Assigned task —
Return the line containing "(445, 141) = (328, 236): turquoise" and every line after it through the end of the entries below, with no other lines.

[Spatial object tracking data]
-------------------------
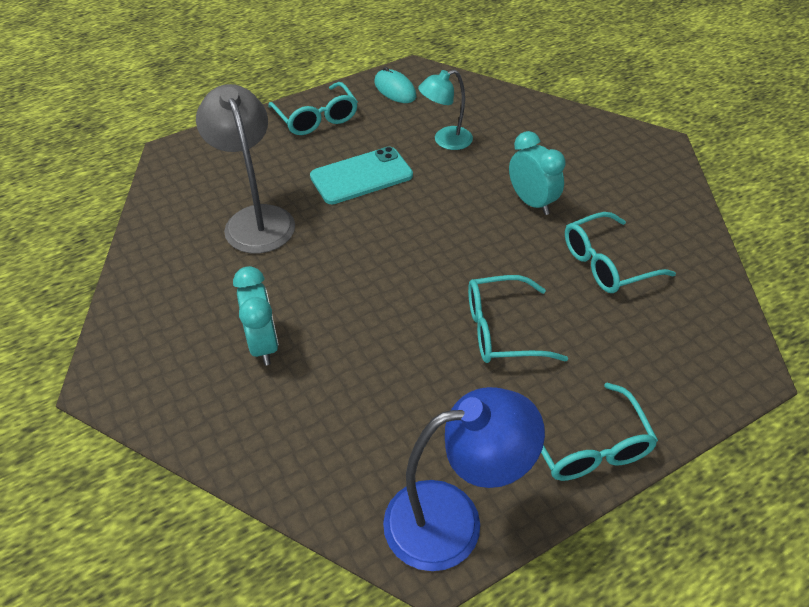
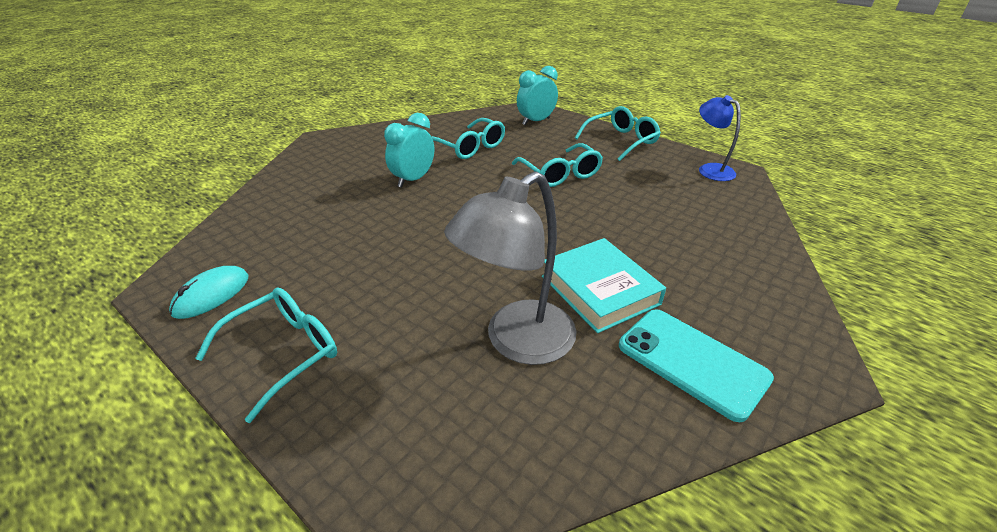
camera: 110 degrees left, 10 degrees down
(263, 344) = (672, 276): turquoise clock -> turquoise clock (536, 121)
(278, 284) = (600, 290): none -> turquoise book
(361, 176) = (406, 278): turquoise phone -> turquoise phone (692, 361)
(445, 141) = (328, 236): turquoise lamp -> none
(453, 520) = (710, 169): blue lamp -> blue lamp, size x0.61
-------------------------
Result for this task —
(445, 141) = (328, 236): turquoise lamp -> none
(453, 520) = (710, 169): blue lamp -> blue lamp, size x0.61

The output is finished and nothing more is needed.